Material to process:

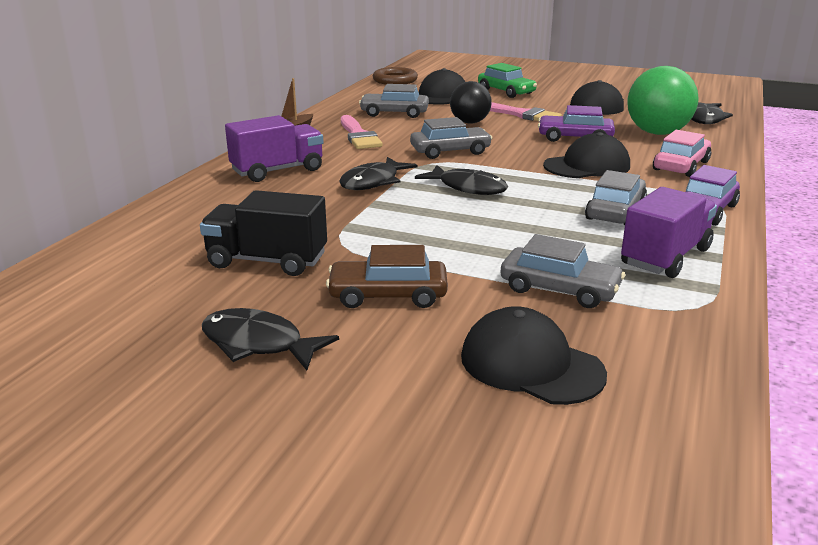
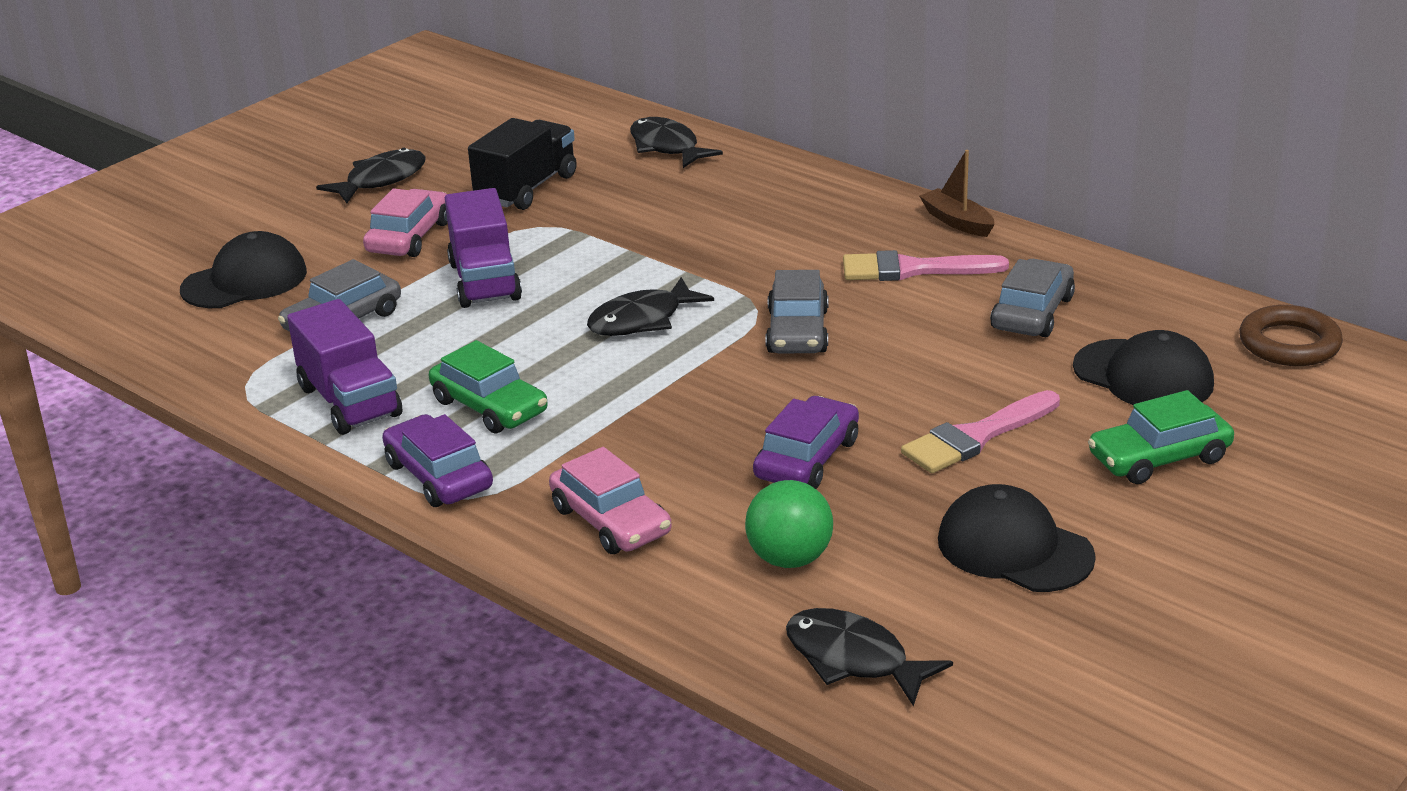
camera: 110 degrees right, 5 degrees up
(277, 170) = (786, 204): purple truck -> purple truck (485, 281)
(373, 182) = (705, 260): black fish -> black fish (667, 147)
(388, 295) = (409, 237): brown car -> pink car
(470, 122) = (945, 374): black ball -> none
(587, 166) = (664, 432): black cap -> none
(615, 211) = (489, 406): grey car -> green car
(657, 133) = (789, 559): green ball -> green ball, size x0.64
* * *
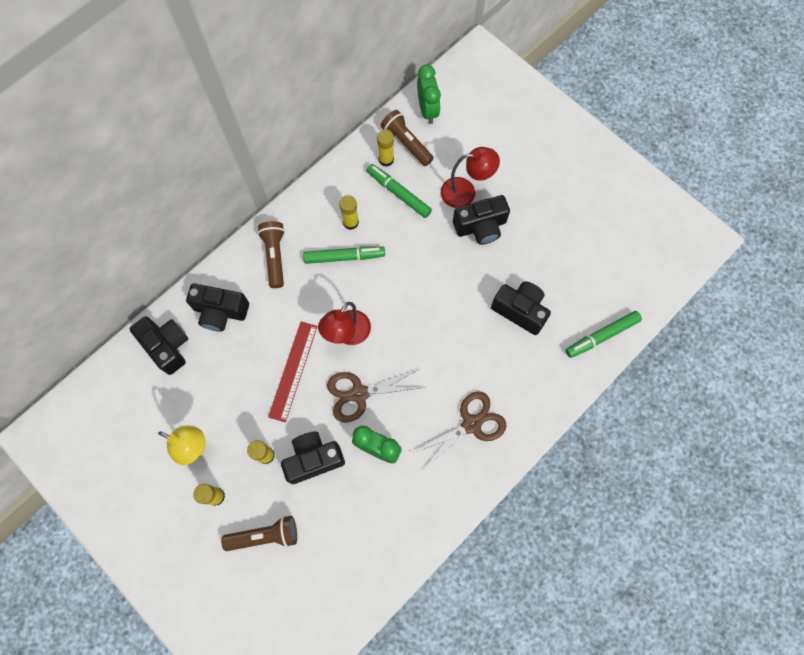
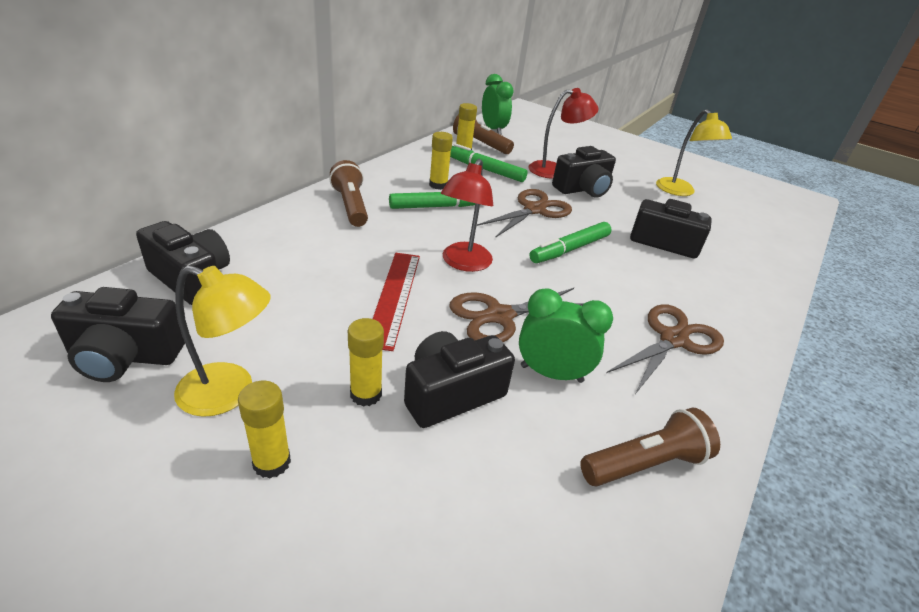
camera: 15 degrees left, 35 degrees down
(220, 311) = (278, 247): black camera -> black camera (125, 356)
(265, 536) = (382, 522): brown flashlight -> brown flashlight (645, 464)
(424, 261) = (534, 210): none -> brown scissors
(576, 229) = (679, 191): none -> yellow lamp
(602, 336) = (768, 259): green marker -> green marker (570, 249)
---
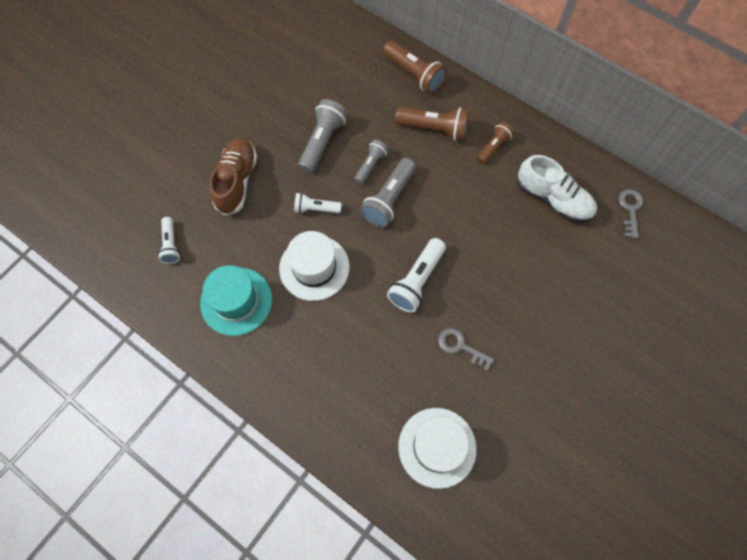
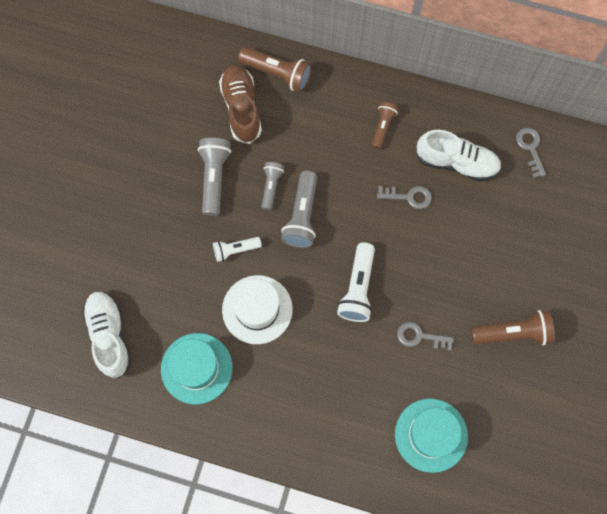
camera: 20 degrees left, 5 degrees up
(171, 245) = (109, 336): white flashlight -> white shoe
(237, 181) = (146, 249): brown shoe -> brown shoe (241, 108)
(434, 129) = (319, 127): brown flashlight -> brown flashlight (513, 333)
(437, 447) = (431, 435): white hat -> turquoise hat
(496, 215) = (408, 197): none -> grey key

About this exercise:
Your answer must consist solely of the lines above between the line holding "(388, 295) = (409, 237): brown" and the line holding "(657, 133) = (789, 559): green", inclusive, copied exactly.

Response:
(388, 295) = (409, 237): brown car -> pink car
(470, 122) = (945, 374): black ball -> none
(587, 166) = (664, 432): black cap -> none
(615, 211) = (489, 406): grey car -> green car
(657, 133) = (789, 559): green ball -> green ball, size x0.64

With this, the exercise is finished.